[Opening Record excerpts section]

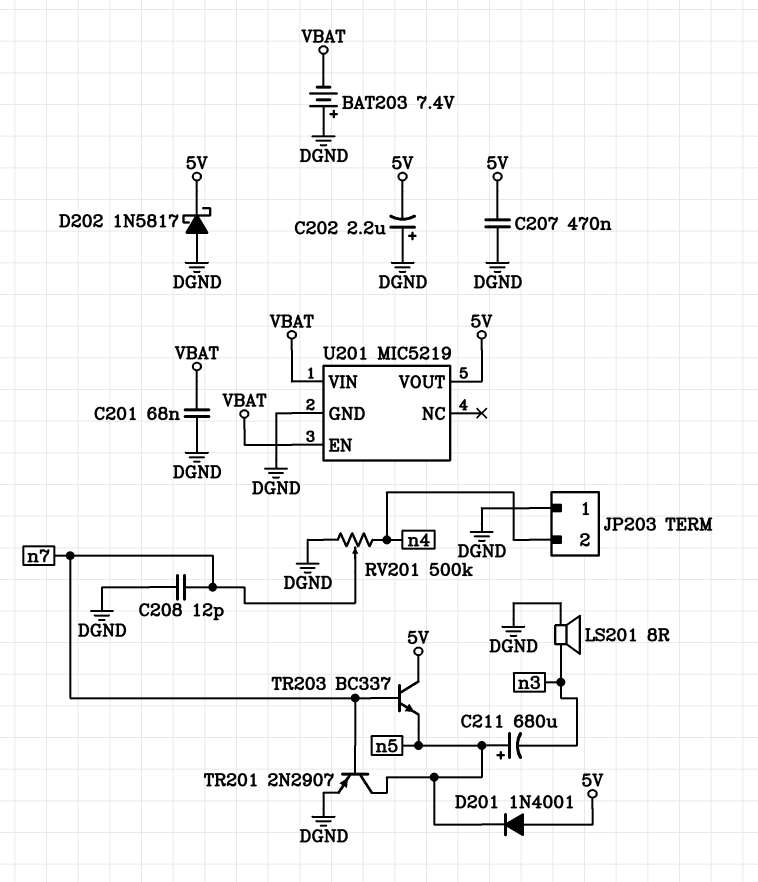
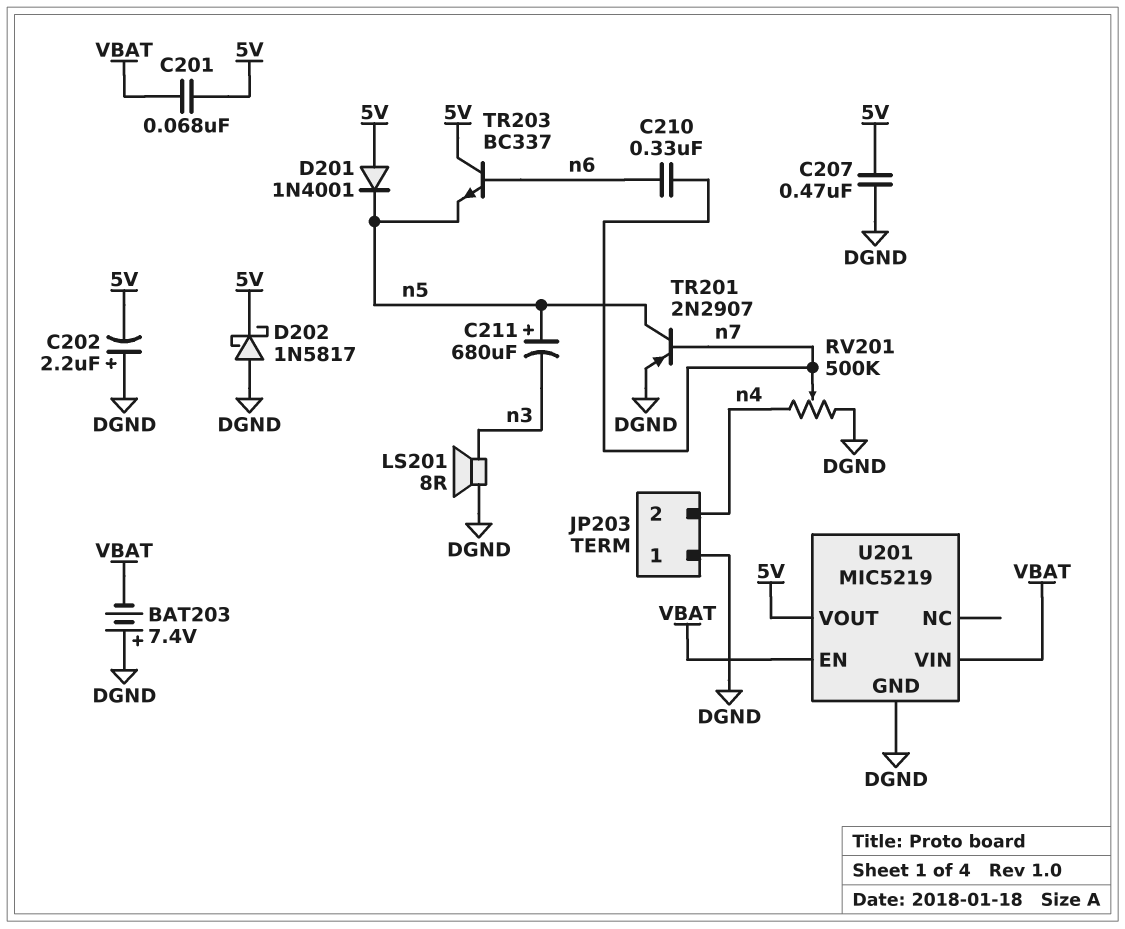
C201: 68nF (DGND, VBAT) -> 68nF (5V, VBAT)
C208: 12pF (DGND, n7) -> none
C210: none -> 330nF (n6, n7)
TR203: NPN BC337 (B n7, C 5V, E n5) -> NPN BC337 (B n6, C 5V, E n5)

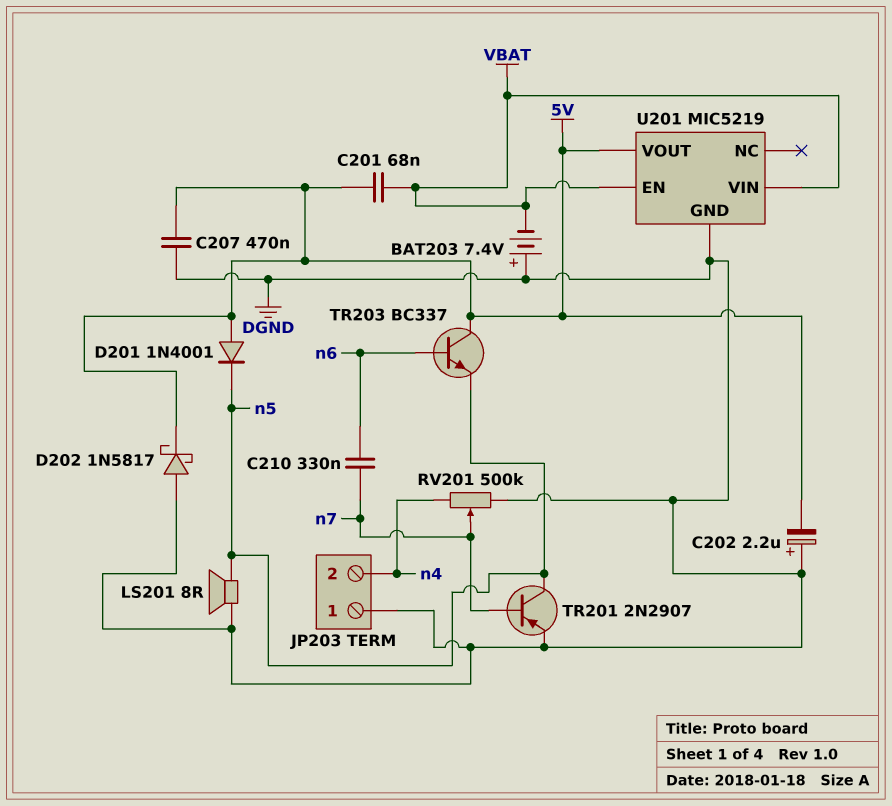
C211: 680uF (plus n5, minus n3) -> none
LS201: speaker 8R (DGND, n3) -> speaker 8R (DGND, n5)

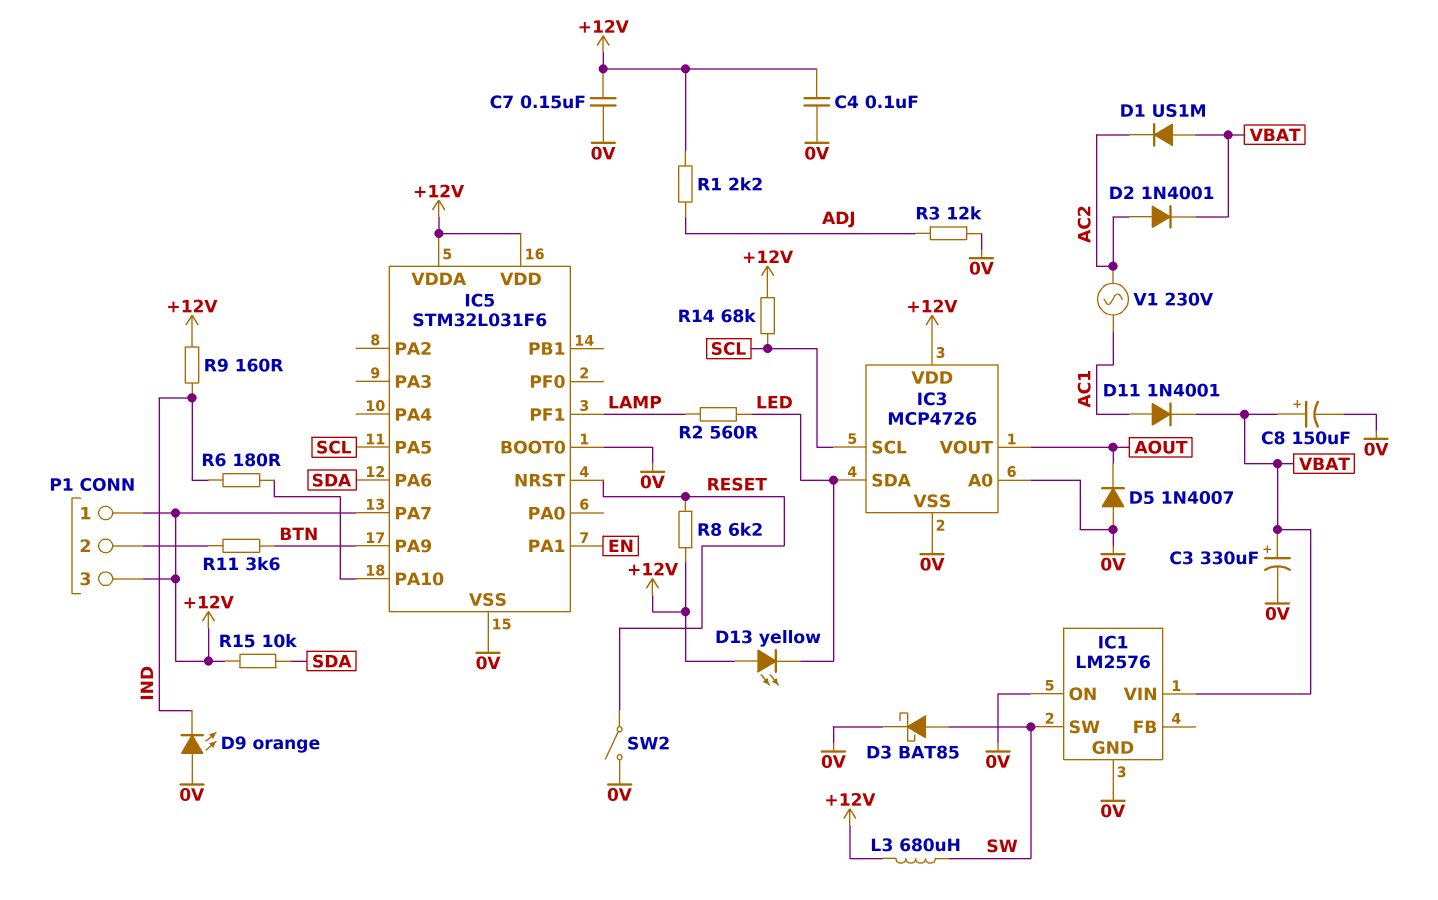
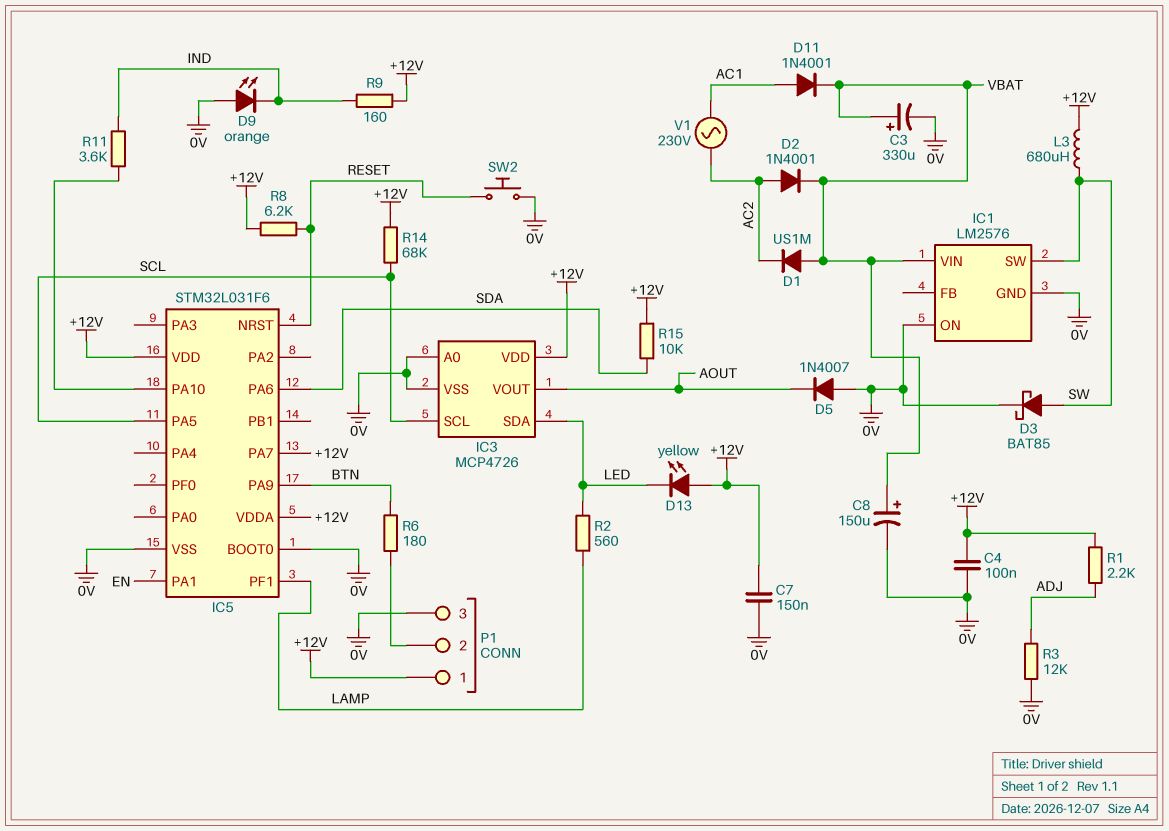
P1 pin 3: +12V -> 0V
R6: 180 (IC5/PA10, IND) -> 180 (BTN, P1/2)
R11: 3.6k (BTN, P1/2) -> 3.6k (IC5/PA10, IND)
SW2: switch (0V, RESET) -> button (0V, RESET)

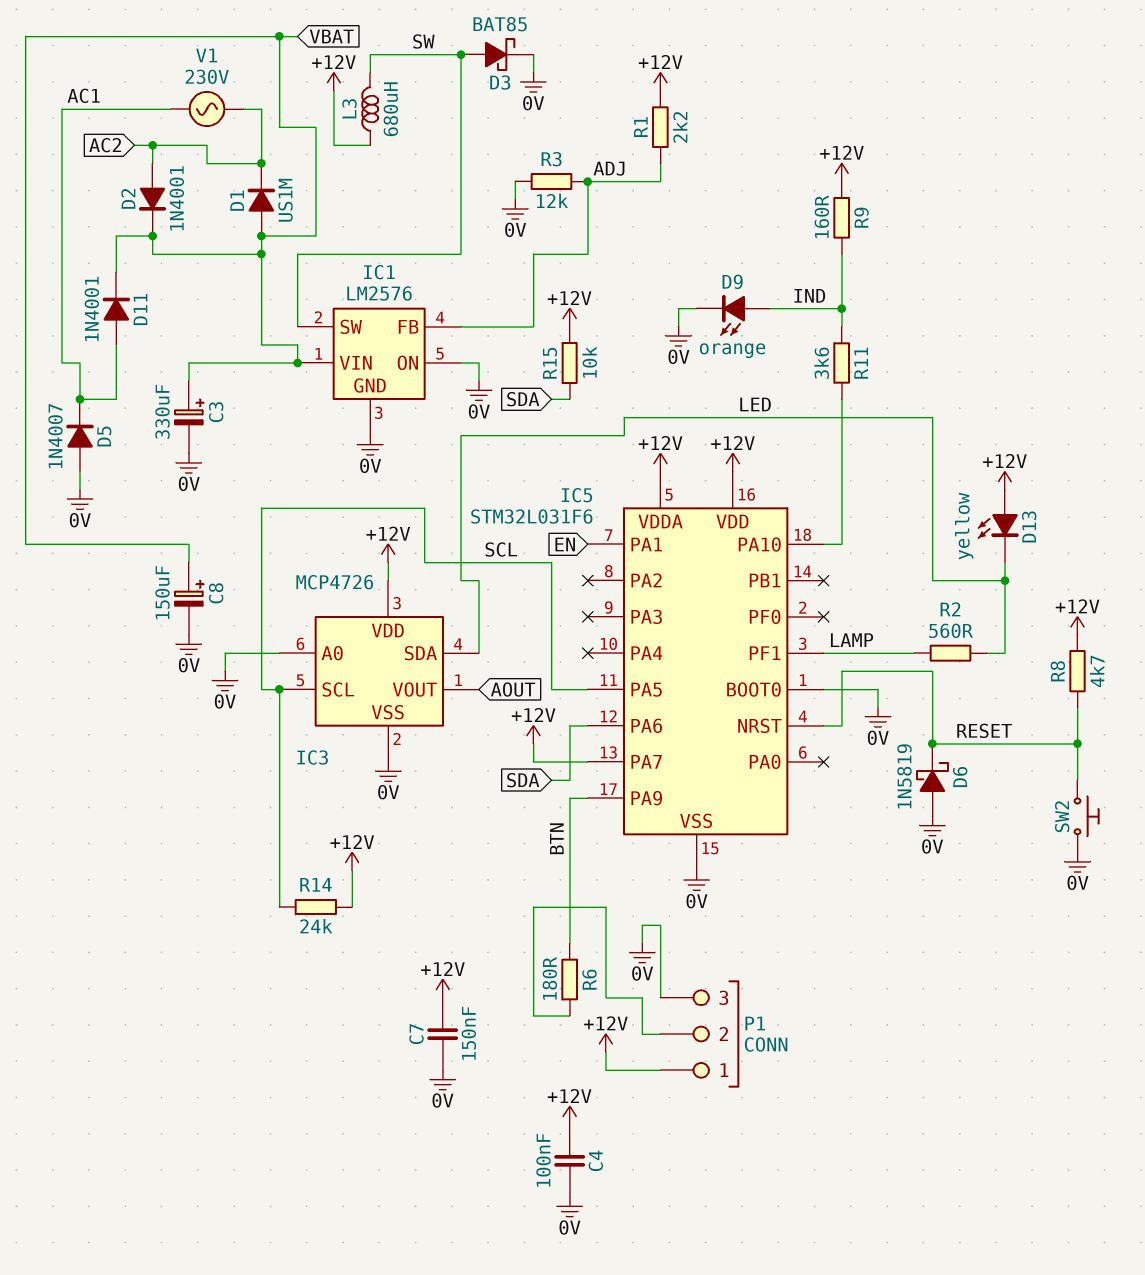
D5: diode 1N4007 (A 0V, K AOUT) -> diode 1N4007 (A 0V, K AC1)
D6: none -> schottky 1N5819 (A 0V, K RESET)
D9: LED orange (A 0V, K IND) -> LED orange (A IND, K 0V)
IC1 pin FB: none -> ADJ
R8: 6.2k (+12V, RESET) -> 4.7k (+12V, RESET)
R14: 68k (+12V, SCL) -> 24k (+12V, SCL)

[Closing Record excerpts section]

### About this task
Excluding the pictures, transcribe all of the entries exactly.

### Solution to this task
C201: 68nF (DGND, VBAT) -> 68nF (5V, VBAT)
C208: 12pF (DGND, n7) -> none
C210: none -> 330nF (n6, n7)
TR203: NPN BC337 (B n7, C 5V, E n5) -> NPN BC337 (B n6, C 5V, E n5)

C211: 680uF (plus n5, minus n3) -> none
LS201: speaker 8R (DGND, n3) -> speaker 8R (DGND, n5)

P1 pin 3: +12V -> 0V
R6: 180 (IC5/PA10, IND) -> 180 (BTN, P1/2)
R11: 3.6k (BTN, P1/2) -> 3.6k (IC5/PA10, IND)
SW2: switch (0V, RESET) -> button (0V, RESET)

D5: diode 1N4007 (A 0V, K AOUT) -> diode 1N4007 (A 0V, K AC1)
D6: none -> schottky 1N5819 (A 0V, K RESET)
D9: LED orange (A 0V, K IND) -> LED orange (A IND, K 0V)
IC1 pin FB: none -> ADJ
R8: 6.2k (+12V, RESET) -> 4.7k (+12V, RESET)
R14: 68k (+12V, SCL) -> 24k (+12V, SCL)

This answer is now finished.